WORK TASK: For this exercise, output exactly the lines from the opening line of the listing through the line with "(659, 227) = (522, 421): green", skipping pictures.

DATA SECTION:
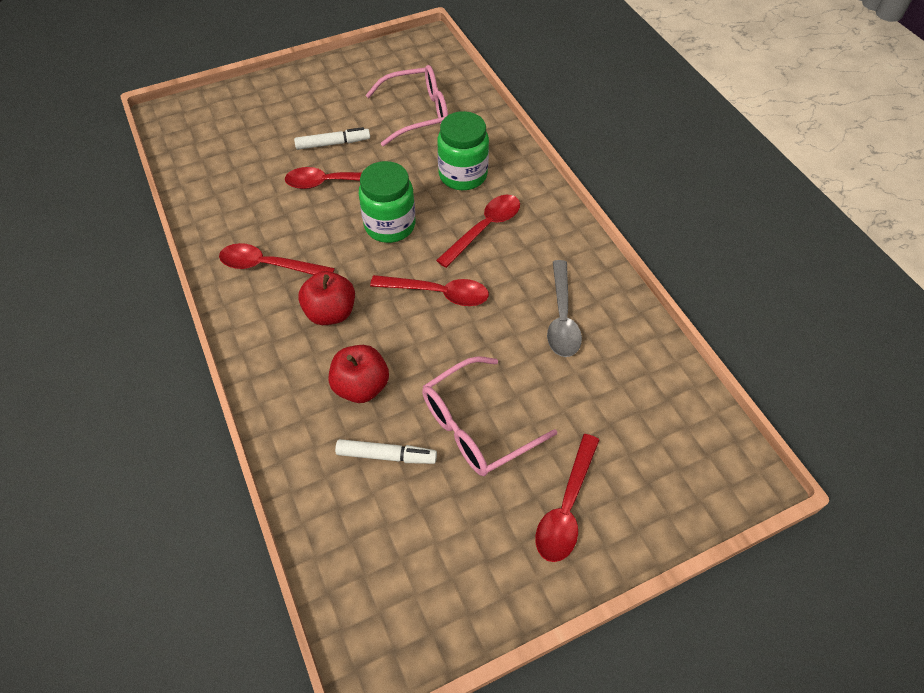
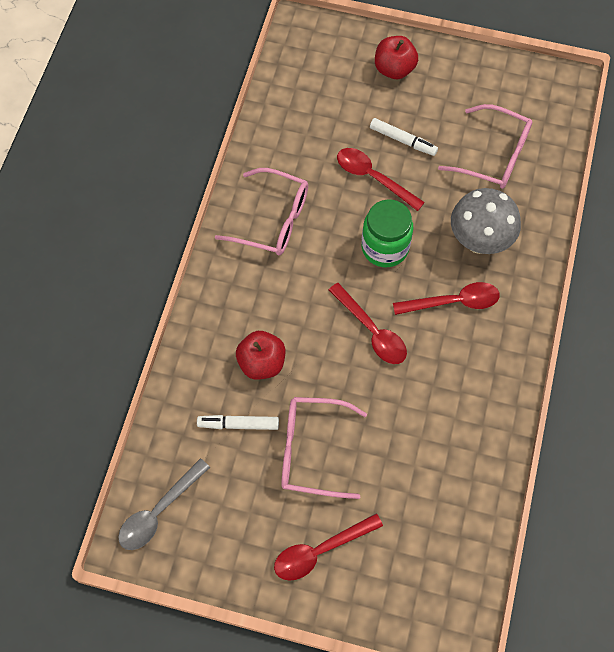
camera: 40 degrees right, 10 degrees up
(269, 266) = (273, 220): red spoon -> pink glasses
(331, 312) = (286, 290): red apple -> red apple (394, 69)
(386, 455) = (238, 424): white marker -> white marker turned 135 degrees clockwise
(463, 175) = (479, 241): green jar -> grey mushroom
(562, 318) = (443, 418): grey spoon -> grey spoon (159, 511)

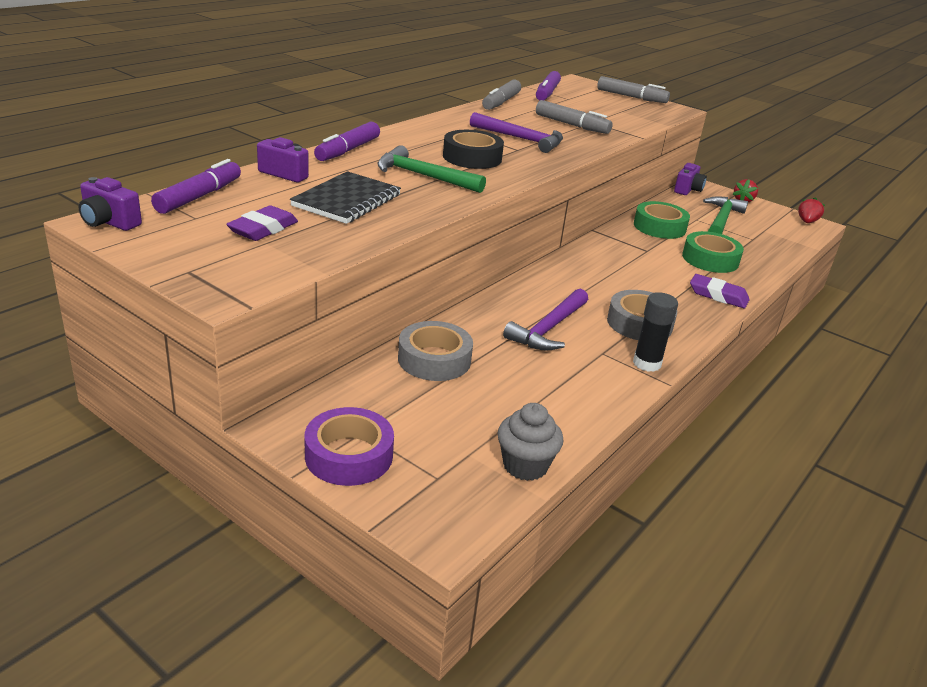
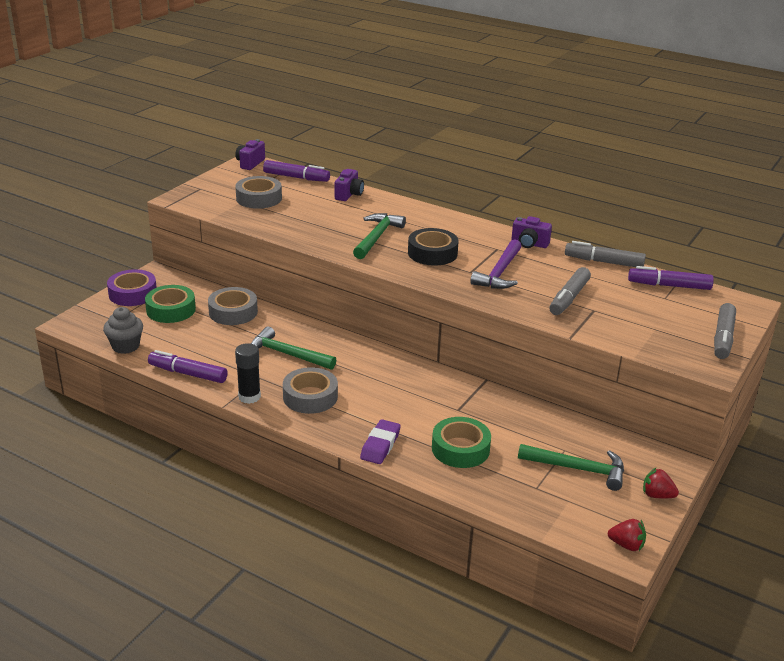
camera: 85 degrees right, 0 degrees up
(263, 229) = (259, 198): purple eraser -> grey tape
(347, 200) = (315, 216): black notebook -> none
(348, 150) = (409, 208): purple marker -> purple marker (188, 374)
(549, 329) = (287, 354): purple hammer -> green hammer
(659, 227) = (522, 421): green tape -> green tape (171, 310)
(687, 190) = (653, 451): purple camera -> purple camera (529, 244)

ANSWER TO THIS TASK:
camera: 40 degrees right, 10 degrees up
(269, 266) = (273, 220): red spoon -> pink glasses
(331, 312) = (286, 290): red apple -> red apple (394, 69)
(386, 455) = (238, 424): white marker -> white marker turned 135 degrees clockwise
(463, 175) = (479, 241): green jar -> grey mushroom
(562, 318) = (443, 418): grey spoon -> grey spoon (159, 511)

camera: 85 degrees right, 0 degrees up
(263, 229) = (259, 198): purple eraser -> grey tape
(347, 200) = (315, 216): black notebook -> none
(348, 150) = (409, 208): purple marker -> purple marker (188, 374)
(549, 329) = (287, 354): purple hammer -> green hammer
(659, 227) = (522, 421): green tape -> green tape (171, 310)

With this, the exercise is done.